### HOW TO COMPLETE THIS TASK
With the images removed, write out each record exactly as given.

--- AVAILABLE DATA Enclosed Below ---

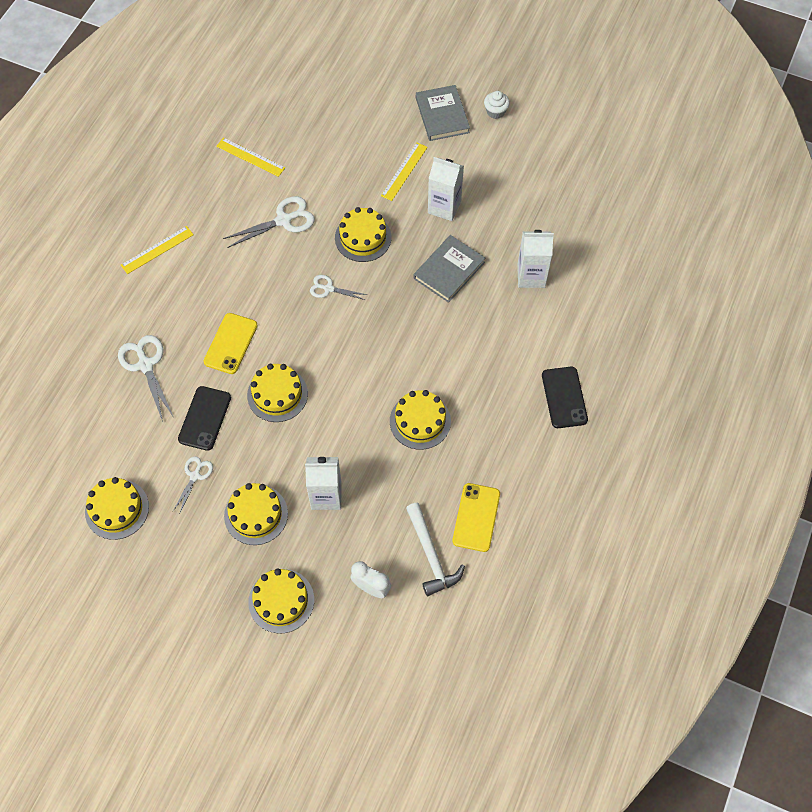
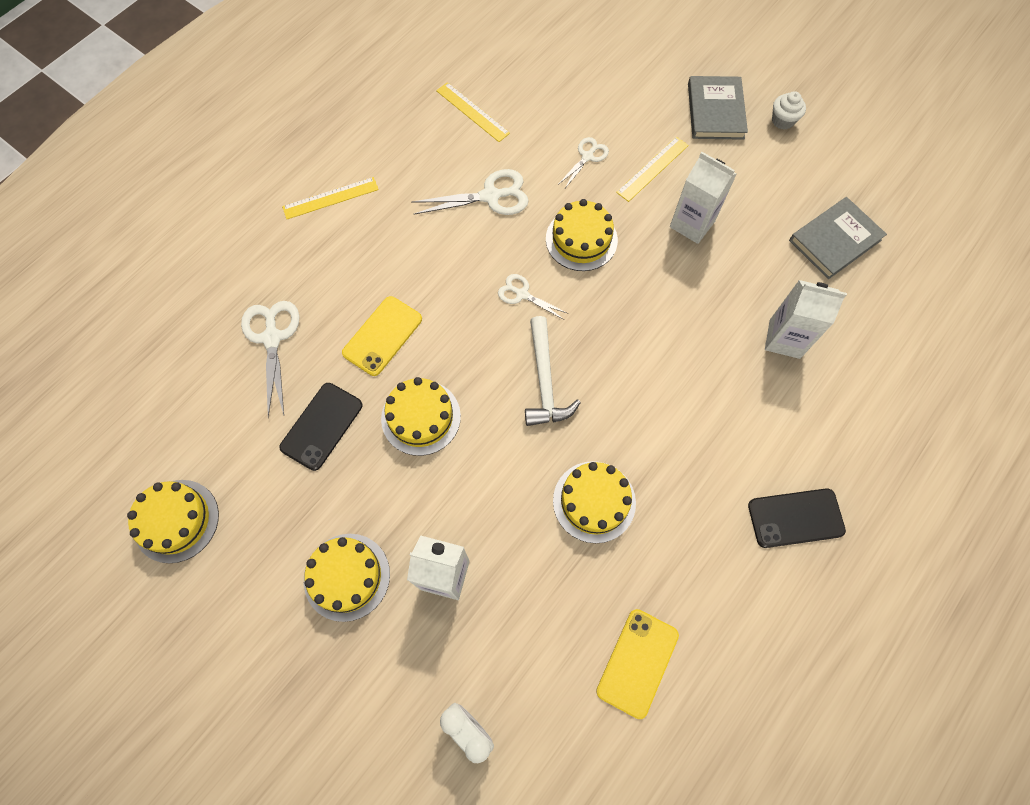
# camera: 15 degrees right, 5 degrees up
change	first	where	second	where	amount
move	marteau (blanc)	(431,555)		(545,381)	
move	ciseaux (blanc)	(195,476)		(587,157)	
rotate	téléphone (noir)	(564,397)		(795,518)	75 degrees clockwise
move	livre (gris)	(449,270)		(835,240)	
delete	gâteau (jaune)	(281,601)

--- End of Enclosed AVAILABLE DATA ---

### OUTPUT OF THE EXERCISE
# camera: 15 degrees right, 5 degrees up
change	first	where	second	where	amount
move	marteau (blanc)	(431,555)		(545,381)	
move	ciseaux (blanc)	(195,476)		(587,157)	
rotate	téléphone (noir)	(564,397)		(795,518)	75 degrees clockwise
move	livre (gris)	(449,270)		(835,240)	
delete	gâteau (jaune)	(281,601)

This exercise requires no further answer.